_Before-and-after scene images_
◇ ◇ ◇ ◇ ◇

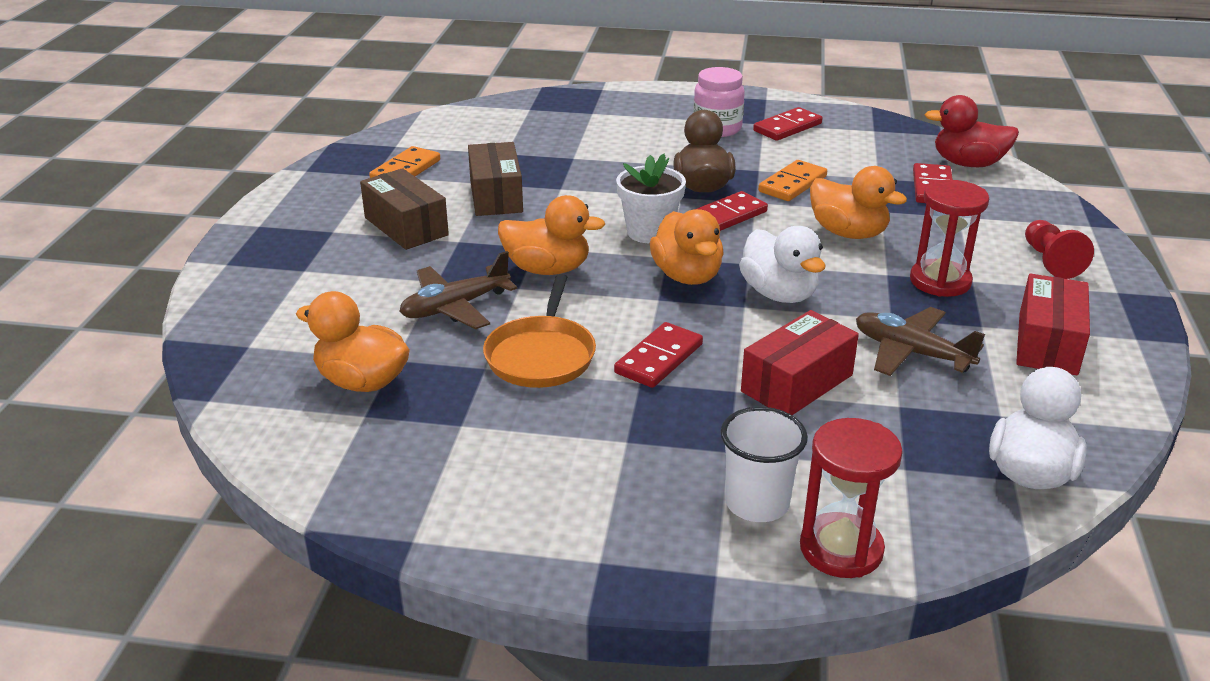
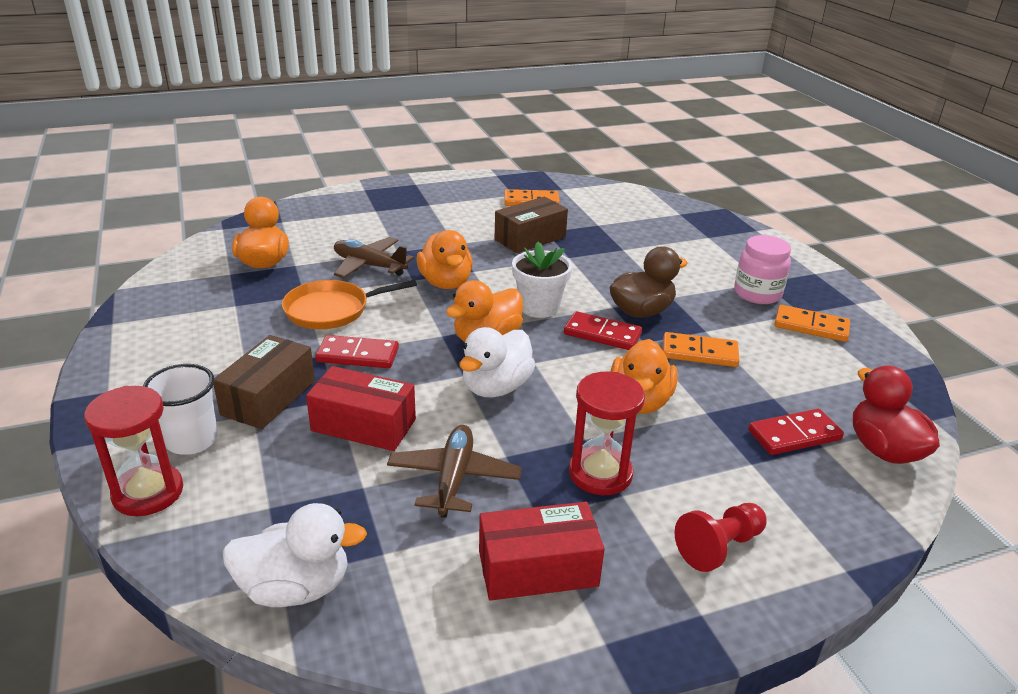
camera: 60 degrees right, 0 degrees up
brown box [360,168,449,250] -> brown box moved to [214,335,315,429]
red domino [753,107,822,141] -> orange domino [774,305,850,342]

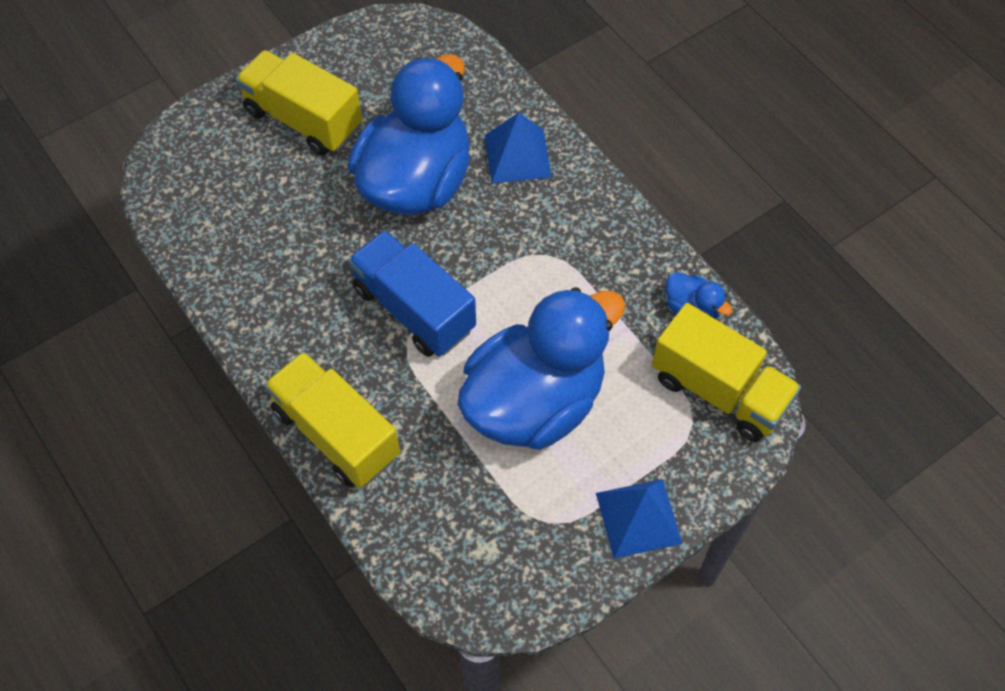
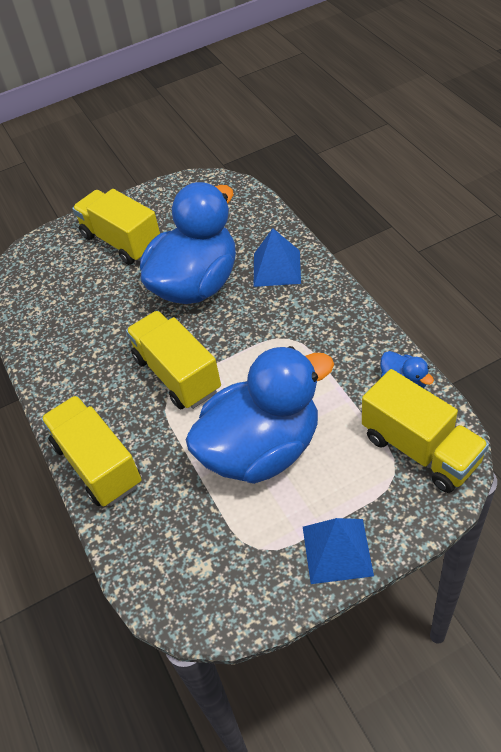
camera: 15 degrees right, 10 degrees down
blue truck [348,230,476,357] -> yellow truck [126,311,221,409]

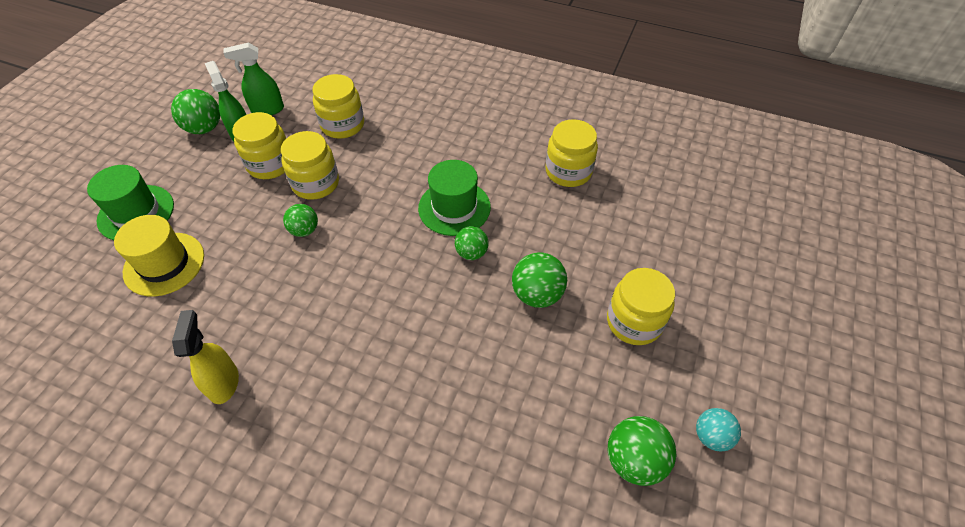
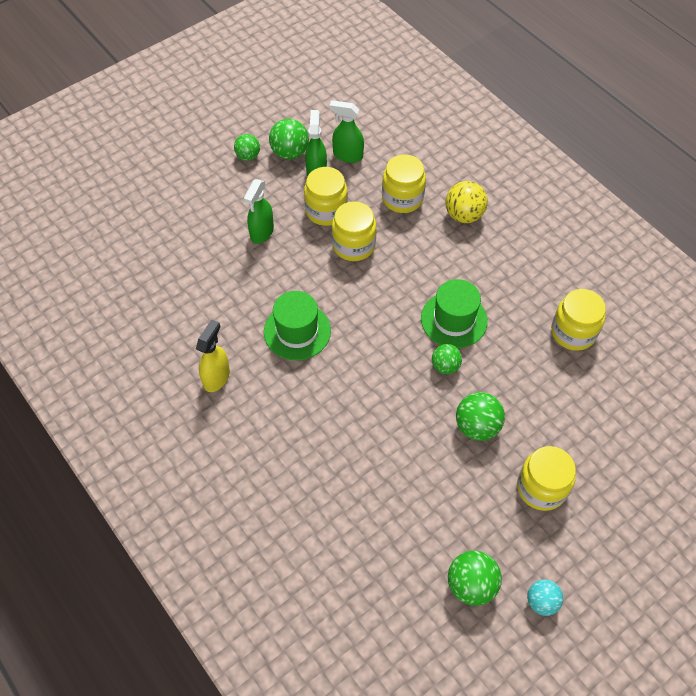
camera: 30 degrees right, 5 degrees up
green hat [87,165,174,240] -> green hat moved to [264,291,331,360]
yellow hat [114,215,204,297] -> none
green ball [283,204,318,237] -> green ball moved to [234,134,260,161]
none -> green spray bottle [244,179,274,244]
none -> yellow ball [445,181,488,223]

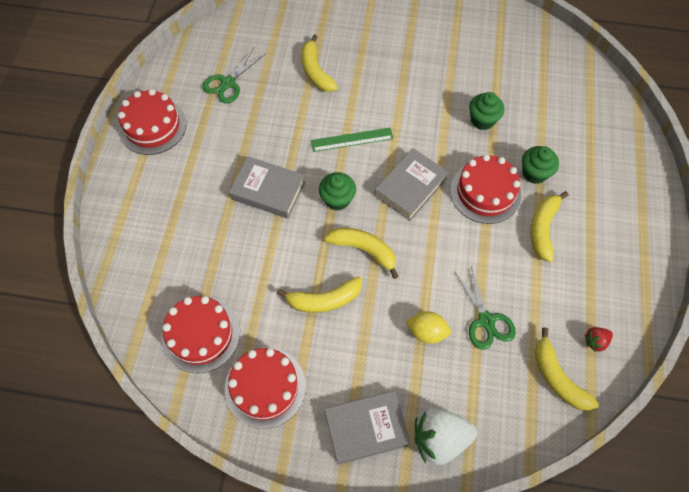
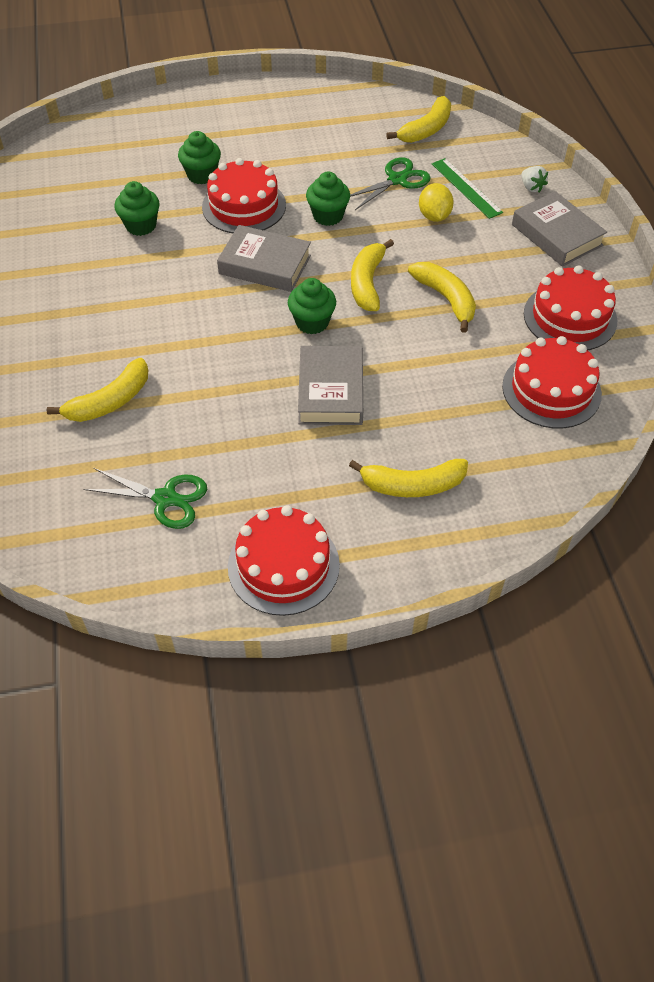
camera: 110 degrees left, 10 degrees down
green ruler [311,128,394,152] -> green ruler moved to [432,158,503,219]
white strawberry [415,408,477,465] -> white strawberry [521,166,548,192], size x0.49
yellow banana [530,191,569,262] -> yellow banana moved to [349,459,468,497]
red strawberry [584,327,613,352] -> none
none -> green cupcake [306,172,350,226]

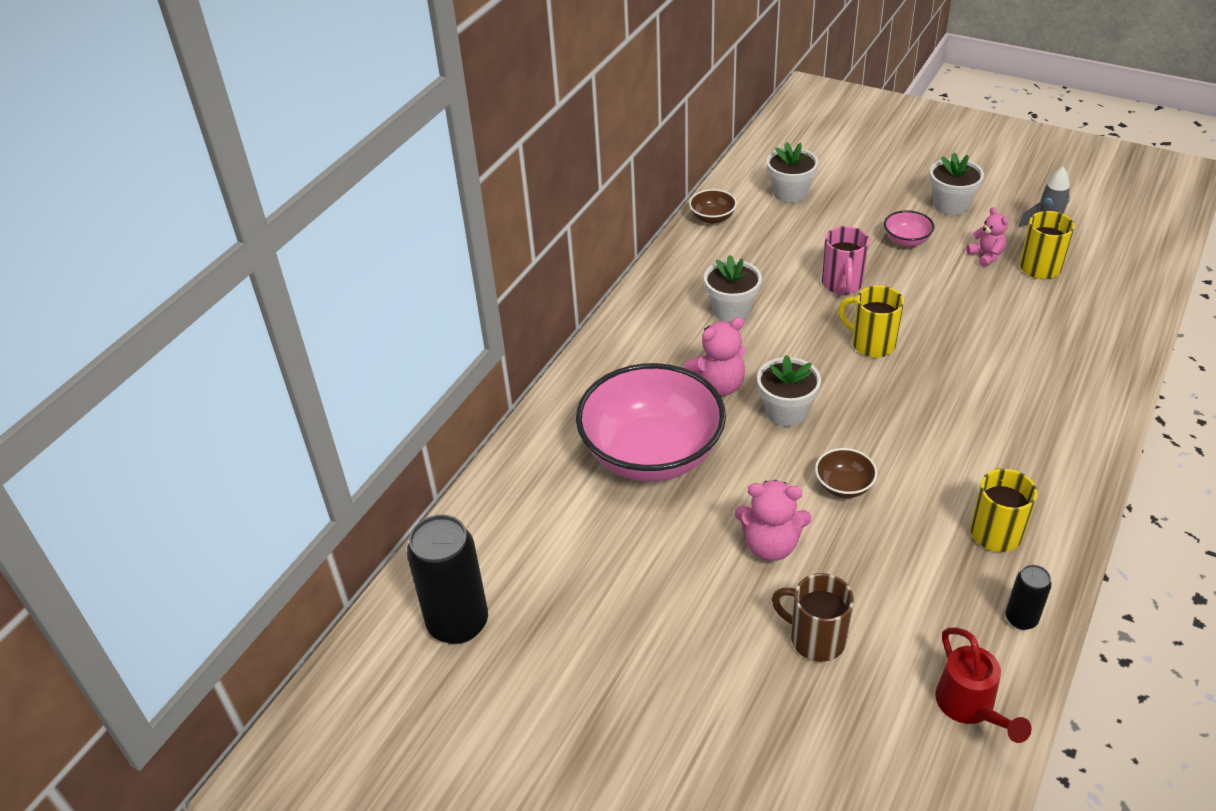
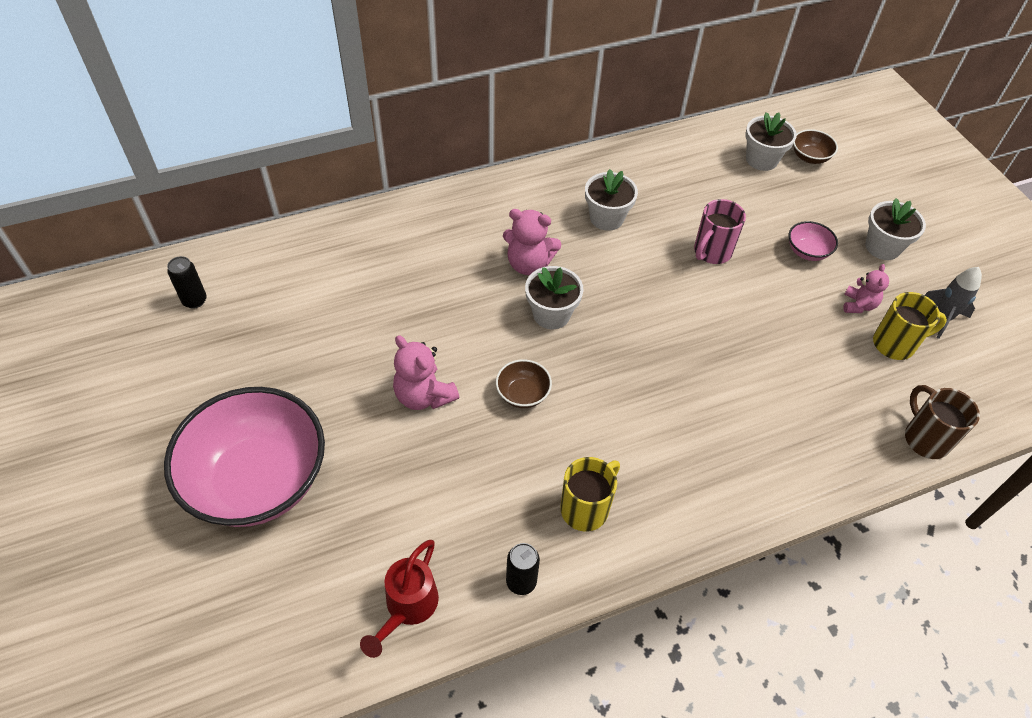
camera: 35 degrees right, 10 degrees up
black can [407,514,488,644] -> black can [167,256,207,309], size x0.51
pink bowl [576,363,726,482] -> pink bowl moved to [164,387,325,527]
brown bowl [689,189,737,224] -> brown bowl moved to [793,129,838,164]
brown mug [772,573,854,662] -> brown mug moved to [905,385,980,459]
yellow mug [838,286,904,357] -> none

◇ ◇ ◇ ◇ ◇

_Work to complete_
In the answer, give only the lines from the top of the data above through the line with "yellow hat [114,215,204,297] -> none", reproduced exactly; no picture may appear.

_Written response_
camera: 60 degrees right, 0 degrees up
brown box [360,168,449,250] -> brown box moved to [214,335,315,429]
red domino [753,107,822,141] -> orange domino [774,305,850,342]

camera: 15 degrees right, 10 degrees down
blue truck [348,230,476,357] -> yellow truck [126,311,221,409]

camera: 30 degrees right, 5 degrees up
green hat [87,165,174,240] -> green hat moved to [264,291,331,360]
yellow hat [114,215,204,297] -> none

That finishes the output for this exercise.